### Exercise aim
With the line containing "none -> black brick J4:J5 level 1" as the first and the final line of the entries as the last, repeat exactly the lines in that span, including both.

### Given data
'''

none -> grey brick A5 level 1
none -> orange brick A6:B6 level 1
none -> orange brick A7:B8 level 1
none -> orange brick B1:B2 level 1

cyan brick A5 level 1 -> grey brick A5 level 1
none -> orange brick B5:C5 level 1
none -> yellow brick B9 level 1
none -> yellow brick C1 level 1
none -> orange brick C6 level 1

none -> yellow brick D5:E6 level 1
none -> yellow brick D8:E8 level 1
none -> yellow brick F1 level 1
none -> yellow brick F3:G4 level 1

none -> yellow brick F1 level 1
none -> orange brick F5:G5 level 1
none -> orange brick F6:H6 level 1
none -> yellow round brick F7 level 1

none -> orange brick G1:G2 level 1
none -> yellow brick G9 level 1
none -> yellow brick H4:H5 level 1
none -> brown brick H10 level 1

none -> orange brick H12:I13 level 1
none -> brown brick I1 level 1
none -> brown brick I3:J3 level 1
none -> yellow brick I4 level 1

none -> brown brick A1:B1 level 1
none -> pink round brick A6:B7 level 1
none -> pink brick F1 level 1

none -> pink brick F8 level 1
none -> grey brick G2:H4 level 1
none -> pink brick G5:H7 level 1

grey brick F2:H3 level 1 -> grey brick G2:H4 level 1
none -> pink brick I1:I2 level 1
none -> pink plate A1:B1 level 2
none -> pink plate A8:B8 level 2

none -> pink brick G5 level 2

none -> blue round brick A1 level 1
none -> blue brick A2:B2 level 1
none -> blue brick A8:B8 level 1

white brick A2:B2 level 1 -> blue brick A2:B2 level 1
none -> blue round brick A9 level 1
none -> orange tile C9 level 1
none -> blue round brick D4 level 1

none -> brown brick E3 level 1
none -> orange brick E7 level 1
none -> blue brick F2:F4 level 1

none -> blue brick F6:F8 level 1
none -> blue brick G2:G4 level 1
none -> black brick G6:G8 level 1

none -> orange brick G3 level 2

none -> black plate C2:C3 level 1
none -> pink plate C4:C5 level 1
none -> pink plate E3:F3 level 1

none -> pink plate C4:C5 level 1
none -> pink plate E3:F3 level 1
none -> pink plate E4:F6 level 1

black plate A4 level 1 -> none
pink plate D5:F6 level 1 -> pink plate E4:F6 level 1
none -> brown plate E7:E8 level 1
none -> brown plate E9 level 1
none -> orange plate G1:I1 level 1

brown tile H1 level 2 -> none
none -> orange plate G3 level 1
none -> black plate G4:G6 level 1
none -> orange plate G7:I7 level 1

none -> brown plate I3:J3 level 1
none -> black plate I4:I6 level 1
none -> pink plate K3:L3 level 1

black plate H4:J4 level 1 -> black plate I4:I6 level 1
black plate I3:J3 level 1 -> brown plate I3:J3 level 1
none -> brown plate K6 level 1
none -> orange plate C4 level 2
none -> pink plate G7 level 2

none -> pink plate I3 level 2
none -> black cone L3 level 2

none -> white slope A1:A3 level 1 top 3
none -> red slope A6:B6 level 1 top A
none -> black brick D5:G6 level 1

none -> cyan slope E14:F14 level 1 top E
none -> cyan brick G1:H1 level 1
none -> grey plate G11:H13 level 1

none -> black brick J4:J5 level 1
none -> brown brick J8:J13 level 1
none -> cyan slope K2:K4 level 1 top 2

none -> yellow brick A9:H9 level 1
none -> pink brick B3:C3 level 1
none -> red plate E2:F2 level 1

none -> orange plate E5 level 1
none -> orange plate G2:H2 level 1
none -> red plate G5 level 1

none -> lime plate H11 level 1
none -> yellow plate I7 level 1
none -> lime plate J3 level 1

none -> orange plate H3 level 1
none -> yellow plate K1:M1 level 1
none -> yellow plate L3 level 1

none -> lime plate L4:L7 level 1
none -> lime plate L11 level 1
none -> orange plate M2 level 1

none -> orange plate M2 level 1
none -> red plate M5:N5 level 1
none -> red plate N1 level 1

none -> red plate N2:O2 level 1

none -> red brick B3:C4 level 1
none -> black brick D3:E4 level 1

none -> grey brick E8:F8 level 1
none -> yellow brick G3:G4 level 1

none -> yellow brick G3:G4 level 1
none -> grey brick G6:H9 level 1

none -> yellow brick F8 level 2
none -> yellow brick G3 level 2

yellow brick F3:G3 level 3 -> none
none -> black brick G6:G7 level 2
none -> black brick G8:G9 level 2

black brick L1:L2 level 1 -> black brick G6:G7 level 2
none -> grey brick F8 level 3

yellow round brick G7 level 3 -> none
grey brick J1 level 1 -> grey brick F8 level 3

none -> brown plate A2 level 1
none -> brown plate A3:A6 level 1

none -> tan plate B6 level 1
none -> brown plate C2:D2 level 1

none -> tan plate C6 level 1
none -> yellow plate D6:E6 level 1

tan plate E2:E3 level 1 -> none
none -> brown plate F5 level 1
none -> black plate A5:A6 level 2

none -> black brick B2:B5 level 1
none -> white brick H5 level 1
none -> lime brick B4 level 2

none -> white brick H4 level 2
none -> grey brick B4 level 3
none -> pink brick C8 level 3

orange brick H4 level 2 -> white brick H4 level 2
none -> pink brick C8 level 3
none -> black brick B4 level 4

'''

### Exercise output
none -> black brick J4:J5 level 1
none -> brown brick J8:J13 level 1
none -> cyan slope K2:K4 level 1 top 2

none -> yellow brick A9:H9 level 1
none -> pink brick B3:C3 level 1
none -> red plate E2:F2 level 1

none -> orange plate E5 level 1
none -> orange plate G2:H2 level 1
none -> red plate G5 level 1

none -> lime plate H11 level 1
none -> yellow plate I7 level 1
none -> lime plate J3 level 1

none -> orange plate H3 level 1
none -> yellow plate K1:M1 level 1
none -> yellow plate L3 level 1

none -> lime plate L4:L7 level 1
none -> lime plate L11 level 1
none -> orange plate M2 level 1

none -> orange plate M2 level 1
none -> red plate M5:N5 level 1
none -> red plate N1 level 1

none -> red plate N2:O2 level 1

none -> red brick B3:C4 level 1
none -> black brick D3:E4 level 1

none -> grey brick E8:F8 level 1
none -> yellow brick G3:G4 level 1

none -> yellow brick G3:G4 level 1
none -> grey brick G6:H9 level 1

none -> yellow brick F8 level 2
none -> yellow brick G3 level 2

yellow brick F3:G3 level 3 -> none
none -> black brick G6:G7 level 2
none -> black brick G8:G9 level 2

black brick L1:L2 level 1 -> black brick G6:G7 level 2
none -> grey brick F8 level 3

yellow round brick G7 level 3 -> none
grey brick J1 level 1 -> grey brick F8 level 3

none -> brown plate A2 level 1
none -> brown plate A3:A6 level 1

none -> tan plate B6 level 1
none -> brown plate C2:D2 level 1

none -> tan plate C6 level 1
none -> yellow plate D6:E6 level 1

tan plate E2:E3 level 1 -> none
none -> brown plate F5 level 1
none -> black plate A5:A6 level 2

none -> black brick B2:B5 level 1
none -> white brick H5 level 1
none -> lime brick B4 level 2

none -> white brick H4 level 2
none -> grey brick B4 level 3
none -> pink brick C8 level 3

orange brick H4 level 2 -> white brick H4 level 2
none -> pink brick C8 level 3
none -> black brick B4 level 4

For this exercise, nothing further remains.